● **WHAT YOU WILL DO**:
Given the entries that follow, write out exactly the lines starting at the one containing "The camera went 50" and ending at the one containing "The toy strawberry (scarlet)", both ends included, and only those.

Saved data entries:
───

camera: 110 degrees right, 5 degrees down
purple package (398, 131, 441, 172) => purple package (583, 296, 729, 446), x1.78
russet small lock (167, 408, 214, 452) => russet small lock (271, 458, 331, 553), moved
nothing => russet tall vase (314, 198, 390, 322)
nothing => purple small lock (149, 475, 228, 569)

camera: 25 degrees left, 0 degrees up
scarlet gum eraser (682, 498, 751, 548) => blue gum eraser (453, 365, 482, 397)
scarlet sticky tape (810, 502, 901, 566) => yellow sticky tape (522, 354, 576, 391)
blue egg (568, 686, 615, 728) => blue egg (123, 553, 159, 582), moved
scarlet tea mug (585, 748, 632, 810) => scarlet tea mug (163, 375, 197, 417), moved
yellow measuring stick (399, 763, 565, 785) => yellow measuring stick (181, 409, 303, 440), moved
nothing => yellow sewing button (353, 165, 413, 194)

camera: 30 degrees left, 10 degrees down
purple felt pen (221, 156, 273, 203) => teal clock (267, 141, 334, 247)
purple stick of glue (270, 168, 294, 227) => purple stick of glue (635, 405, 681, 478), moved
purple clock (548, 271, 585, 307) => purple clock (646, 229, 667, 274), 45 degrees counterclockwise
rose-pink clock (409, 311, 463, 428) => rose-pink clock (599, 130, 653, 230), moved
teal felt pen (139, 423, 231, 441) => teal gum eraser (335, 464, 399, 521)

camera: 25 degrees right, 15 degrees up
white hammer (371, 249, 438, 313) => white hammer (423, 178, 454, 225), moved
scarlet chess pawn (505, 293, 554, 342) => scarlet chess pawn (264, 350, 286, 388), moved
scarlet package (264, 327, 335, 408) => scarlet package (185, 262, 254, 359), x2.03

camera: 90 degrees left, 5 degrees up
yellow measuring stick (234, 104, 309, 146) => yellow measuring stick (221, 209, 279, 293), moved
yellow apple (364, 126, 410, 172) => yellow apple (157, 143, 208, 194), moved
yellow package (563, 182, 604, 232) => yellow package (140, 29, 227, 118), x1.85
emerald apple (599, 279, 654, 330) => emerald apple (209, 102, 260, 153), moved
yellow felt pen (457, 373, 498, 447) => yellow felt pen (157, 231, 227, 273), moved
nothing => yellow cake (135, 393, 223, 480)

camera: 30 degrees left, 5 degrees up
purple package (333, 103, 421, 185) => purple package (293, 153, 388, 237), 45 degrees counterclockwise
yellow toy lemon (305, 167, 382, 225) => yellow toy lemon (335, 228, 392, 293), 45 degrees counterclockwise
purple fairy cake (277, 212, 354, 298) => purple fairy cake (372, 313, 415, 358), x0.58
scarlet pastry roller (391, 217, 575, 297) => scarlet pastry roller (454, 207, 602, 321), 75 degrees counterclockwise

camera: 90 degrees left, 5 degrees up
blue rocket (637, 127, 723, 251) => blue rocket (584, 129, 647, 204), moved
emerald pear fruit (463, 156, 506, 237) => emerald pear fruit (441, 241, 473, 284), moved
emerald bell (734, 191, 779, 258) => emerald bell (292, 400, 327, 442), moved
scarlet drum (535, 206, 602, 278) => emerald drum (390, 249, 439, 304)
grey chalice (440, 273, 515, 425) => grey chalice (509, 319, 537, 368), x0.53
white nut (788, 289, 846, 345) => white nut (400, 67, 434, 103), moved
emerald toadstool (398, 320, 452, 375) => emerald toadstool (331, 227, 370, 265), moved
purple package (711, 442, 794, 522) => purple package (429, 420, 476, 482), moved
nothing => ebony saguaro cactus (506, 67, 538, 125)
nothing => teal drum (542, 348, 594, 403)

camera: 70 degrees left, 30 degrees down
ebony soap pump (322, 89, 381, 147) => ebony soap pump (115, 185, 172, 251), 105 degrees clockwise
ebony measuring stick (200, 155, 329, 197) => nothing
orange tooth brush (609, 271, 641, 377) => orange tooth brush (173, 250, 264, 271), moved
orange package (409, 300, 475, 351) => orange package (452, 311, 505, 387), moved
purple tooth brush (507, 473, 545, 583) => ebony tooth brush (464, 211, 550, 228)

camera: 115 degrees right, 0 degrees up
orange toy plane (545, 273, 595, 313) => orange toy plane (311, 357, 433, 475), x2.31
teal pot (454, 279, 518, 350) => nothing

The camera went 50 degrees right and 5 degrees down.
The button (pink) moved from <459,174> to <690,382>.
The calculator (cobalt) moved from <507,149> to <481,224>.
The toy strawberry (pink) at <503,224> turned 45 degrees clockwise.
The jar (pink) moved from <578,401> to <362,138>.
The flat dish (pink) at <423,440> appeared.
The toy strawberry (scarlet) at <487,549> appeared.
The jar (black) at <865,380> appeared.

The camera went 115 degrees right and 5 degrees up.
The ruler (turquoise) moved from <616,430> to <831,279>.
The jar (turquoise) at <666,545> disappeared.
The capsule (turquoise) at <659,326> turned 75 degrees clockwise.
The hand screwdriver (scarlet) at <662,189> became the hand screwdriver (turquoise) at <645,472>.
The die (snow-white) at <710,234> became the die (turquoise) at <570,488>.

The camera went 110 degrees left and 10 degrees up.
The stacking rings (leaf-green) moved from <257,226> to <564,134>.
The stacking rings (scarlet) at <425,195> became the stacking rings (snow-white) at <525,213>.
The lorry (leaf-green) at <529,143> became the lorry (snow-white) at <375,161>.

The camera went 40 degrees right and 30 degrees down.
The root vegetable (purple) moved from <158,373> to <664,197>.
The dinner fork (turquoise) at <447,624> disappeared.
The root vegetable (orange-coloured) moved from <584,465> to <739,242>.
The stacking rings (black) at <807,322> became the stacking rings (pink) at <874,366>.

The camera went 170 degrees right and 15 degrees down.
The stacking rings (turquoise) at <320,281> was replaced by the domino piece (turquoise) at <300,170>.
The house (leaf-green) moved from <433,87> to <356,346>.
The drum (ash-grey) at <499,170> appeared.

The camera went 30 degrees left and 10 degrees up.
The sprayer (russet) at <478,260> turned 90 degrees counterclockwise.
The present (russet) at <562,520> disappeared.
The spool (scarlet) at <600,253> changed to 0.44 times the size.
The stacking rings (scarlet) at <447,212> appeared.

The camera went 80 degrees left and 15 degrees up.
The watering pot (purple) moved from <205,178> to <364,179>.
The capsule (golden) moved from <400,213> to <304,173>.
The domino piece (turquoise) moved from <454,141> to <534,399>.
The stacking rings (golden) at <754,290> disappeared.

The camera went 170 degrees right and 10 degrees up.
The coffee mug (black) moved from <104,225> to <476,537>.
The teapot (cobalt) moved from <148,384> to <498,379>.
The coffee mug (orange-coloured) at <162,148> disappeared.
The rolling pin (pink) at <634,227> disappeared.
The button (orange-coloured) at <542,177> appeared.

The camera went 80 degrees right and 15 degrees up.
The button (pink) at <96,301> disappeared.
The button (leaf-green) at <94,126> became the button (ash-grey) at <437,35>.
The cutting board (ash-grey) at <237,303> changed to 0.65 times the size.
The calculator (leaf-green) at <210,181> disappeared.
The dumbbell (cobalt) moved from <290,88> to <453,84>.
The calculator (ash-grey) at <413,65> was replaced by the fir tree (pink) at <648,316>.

───

● **YOUR RESPONSE**:
The camera went 50 degrees right and 5 degrees down.
The button (pink) moved from <459,174> to <690,382>.
The calculator (cobalt) moved from <507,149> to <481,224>.
The toy strawberry (pink) at <503,224> turned 45 degrees clockwise.
The jar (pink) moved from <578,401> to <362,138>.
The flat dish (pink) at <423,440> appeared.
The toy strawberry (scarlet) at <487,549> appeared.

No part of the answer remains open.